Report each line of the listing below that holds "buffer".

(Beginning of Exercise inputs)

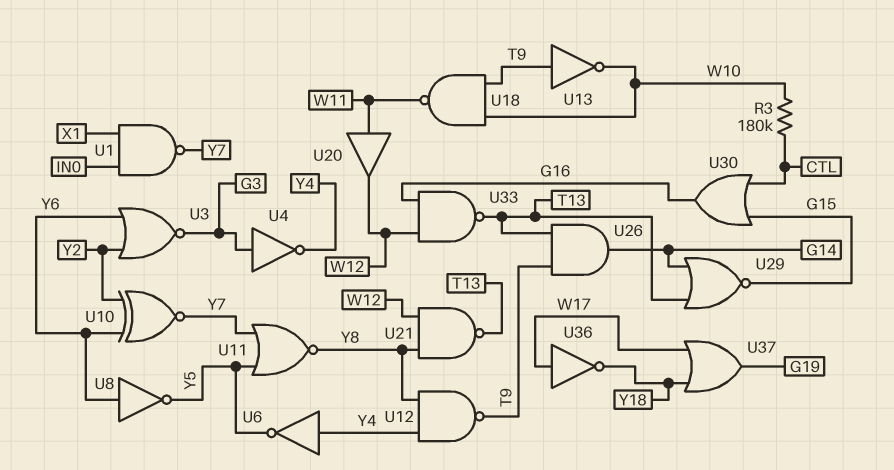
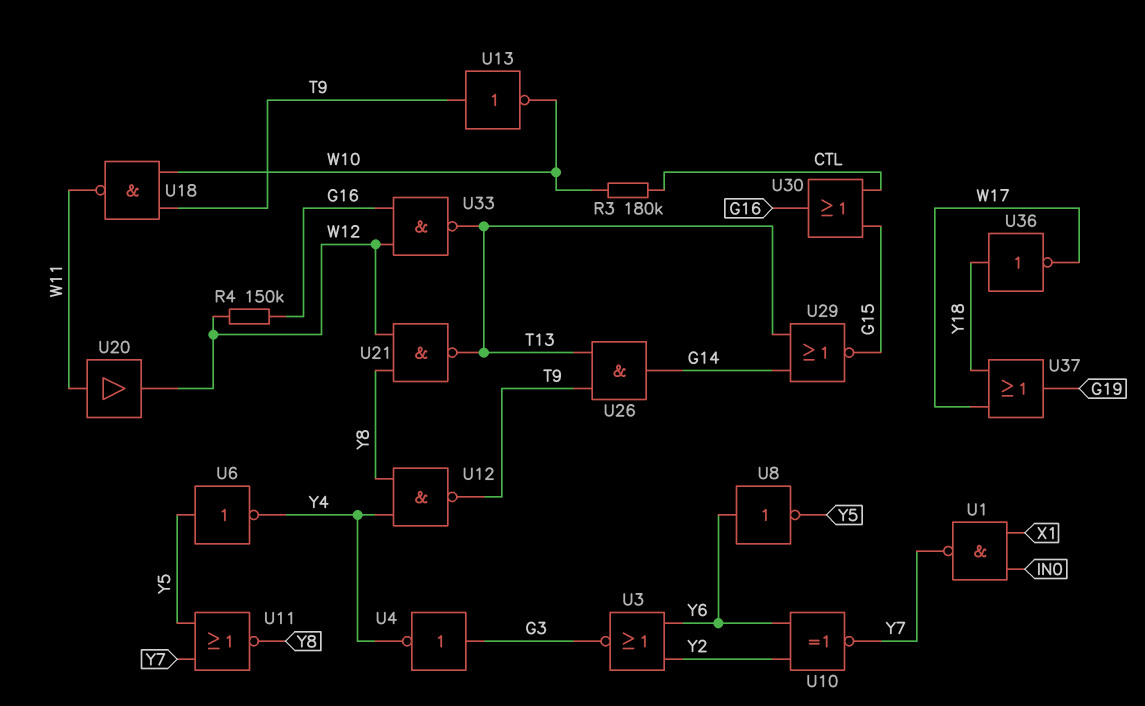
R4: none -> 150k (G16, W12)
U6: NOT (in Y4, out Y5) -> NOT (in Y5, out Y4)
U36: NOT (in W17, out Y18) -> NOT (in Y18, out W17)

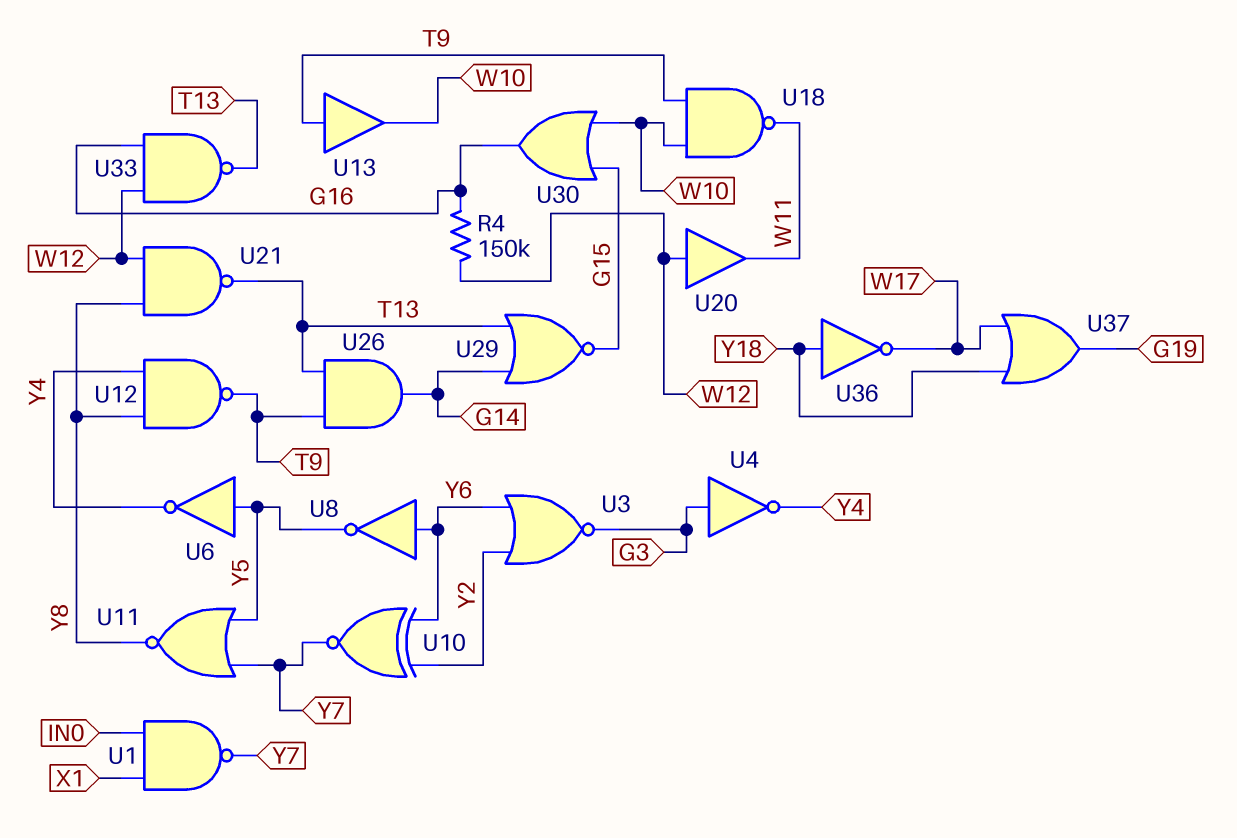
R3: 180k (CTL, W10) -> none
U13: NOT (in T9, out W10) -> buffer (in T9, out W10)
U20: buffer (in W11, out W12) -> buffer (in W12, out W11)
U30: OR (in CTL, in G15, out G16) -> OR (in G15, in W10, out G16)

(End of Exercise inputs)

### Written solution
U13: NOT (in T9, out W10) -> buffer (in T9, out W10)
U20: buffer (in W11, out W12) -> buffer (in W12, out W11)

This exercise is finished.